■ **About this exercise**
Transcribe everything in the listing as written, and let no image into the copy.

■ **Study material**
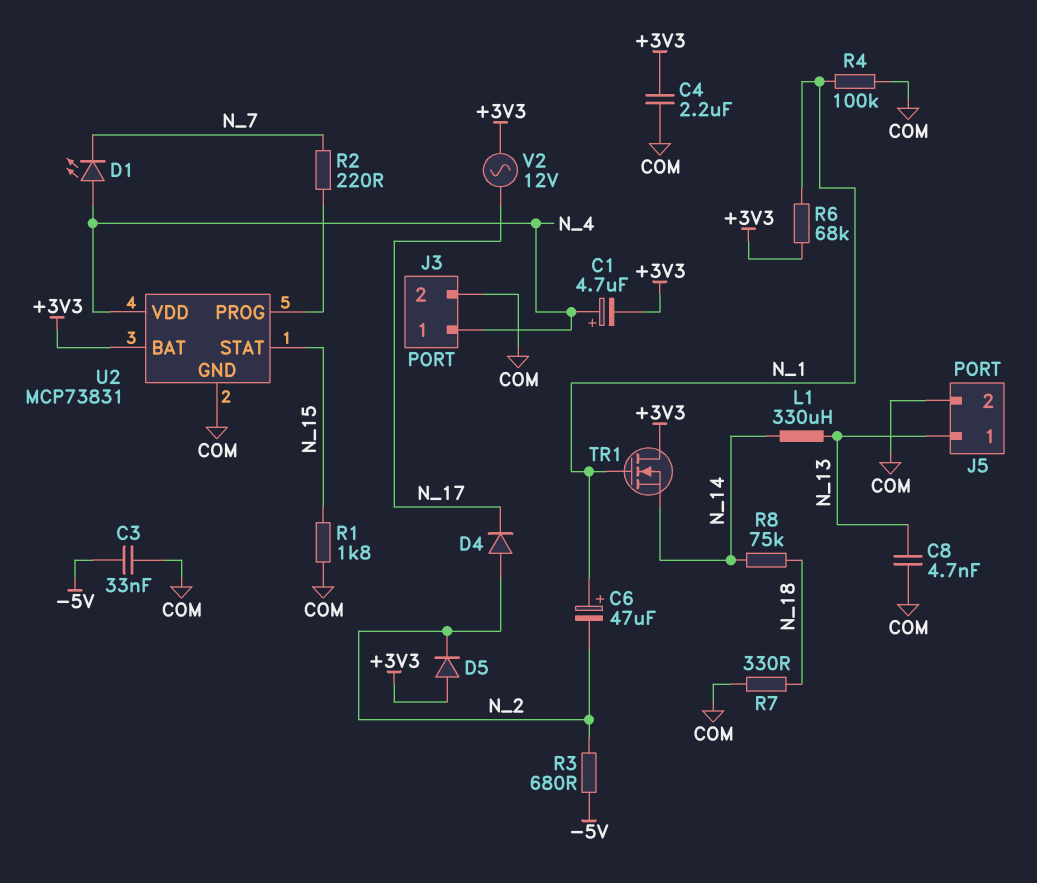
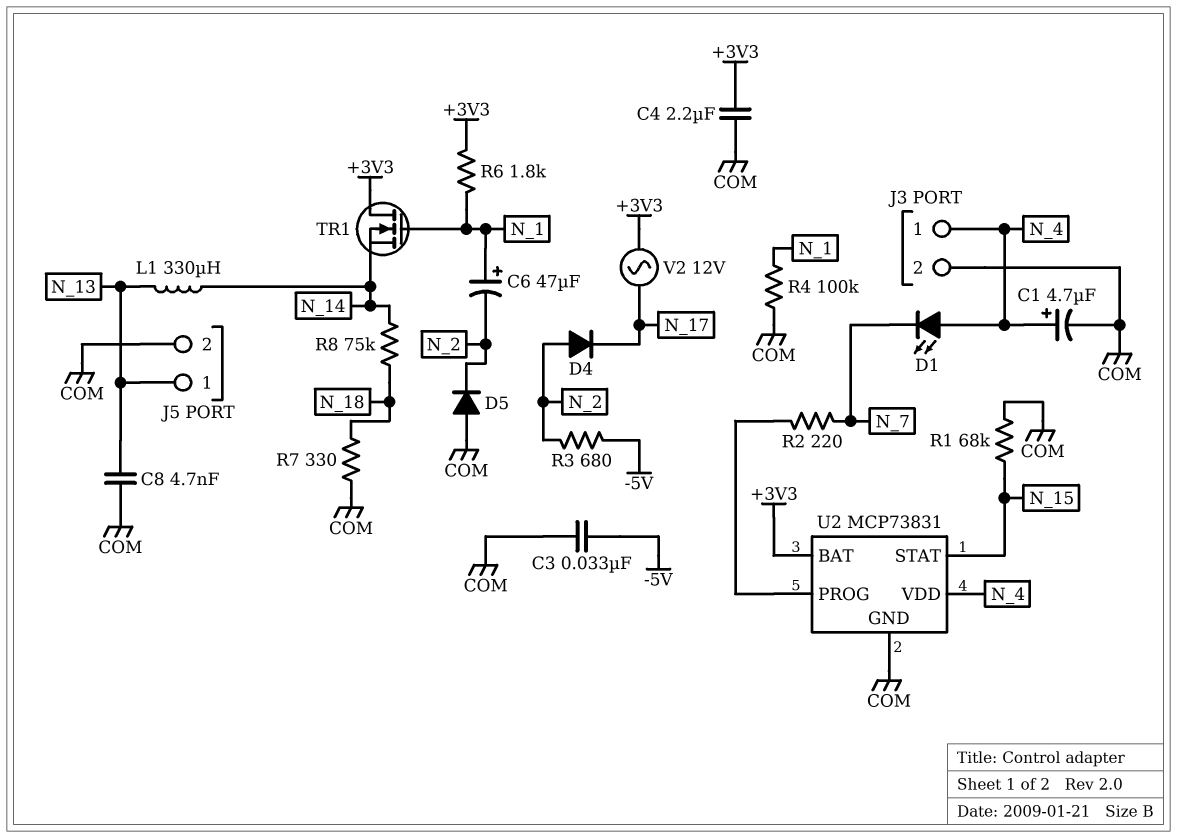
C1: 4.7uF (plus N_4, minus +3V3) -> 4.7uF (plus N_4, minus COM)
D5: diode (A +3V3, K N_2) -> diode (A COM, K N_2)
R1: 1.8k (COM, N_15) -> 68k (COM, N_15)
R6: 68k (+3V3, N_1) -> 1.8k (+3V3, N_1)

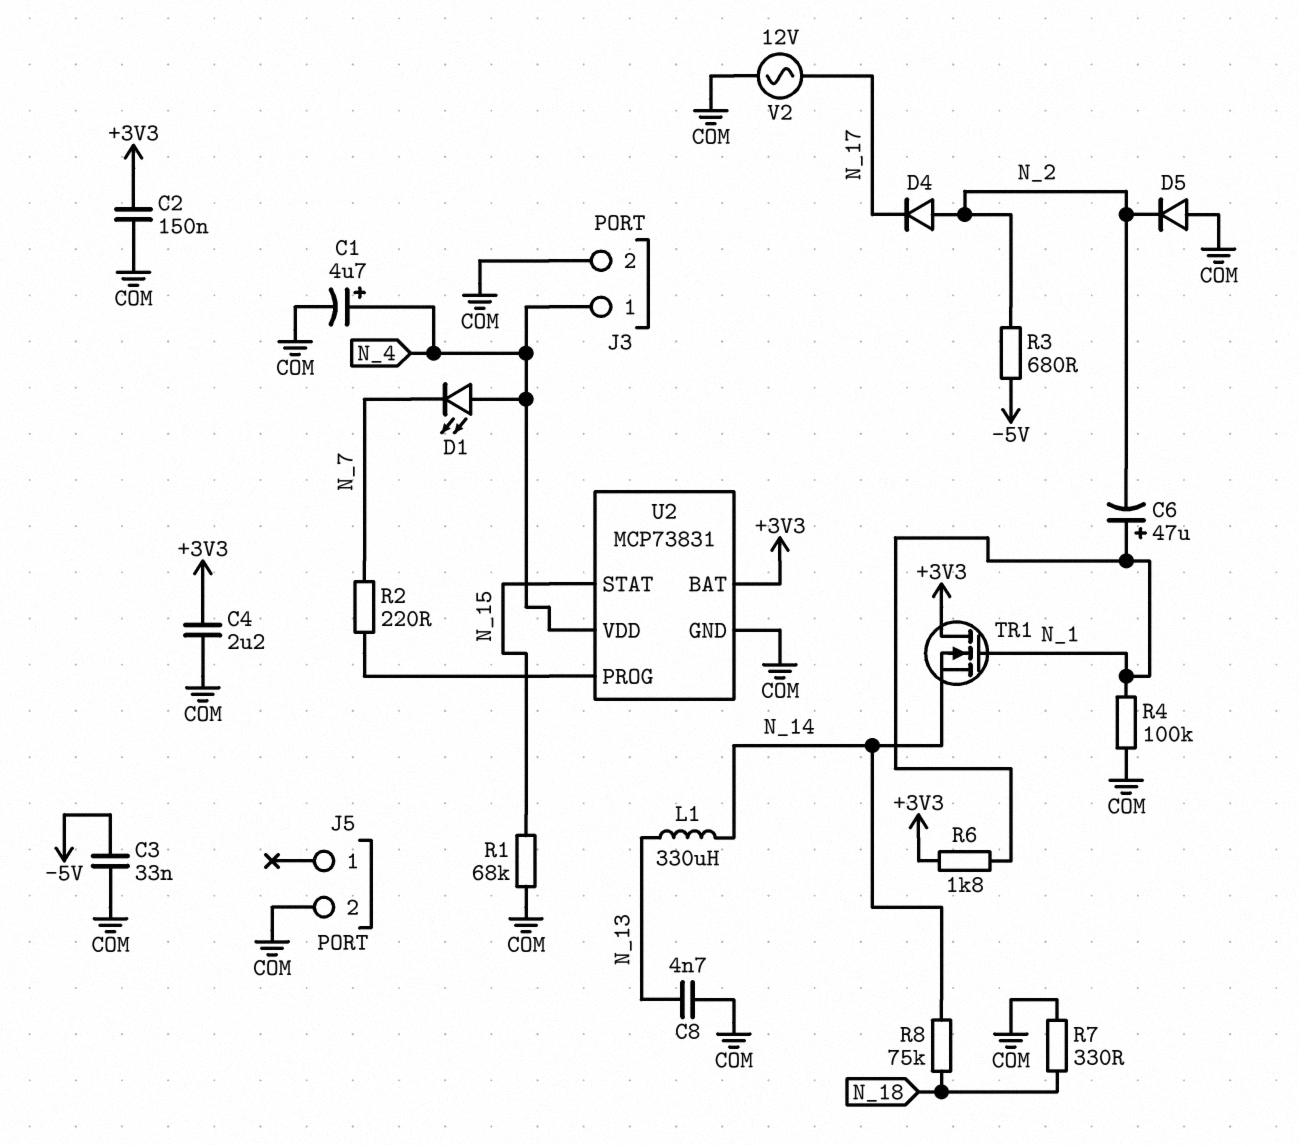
C2: none -> 150nF (+3V3, COM)
J5 pin 1: N_13 -> none
V2: AC 12V (+3V3, N_17) -> AC 12V (COM, N_17)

■ **Solution to this problem**
C1: 4.7uF (plus N_4, minus +3V3) -> 4.7uF (plus N_4, minus COM)
D5: diode (A +3V3, K N_2) -> diode (A COM, K N_2)
R1: 1.8k (COM, N_15) -> 68k (COM, N_15)
R6: 68k (+3V3, N_1) -> 1.8k (+3V3, N_1)

C2: none -> 150nF (+3V3, COM)
J5 pin 1: N_13 -> none
V2: AC 12V (+3V3, N_17) -> AC 12V (COM, N_17)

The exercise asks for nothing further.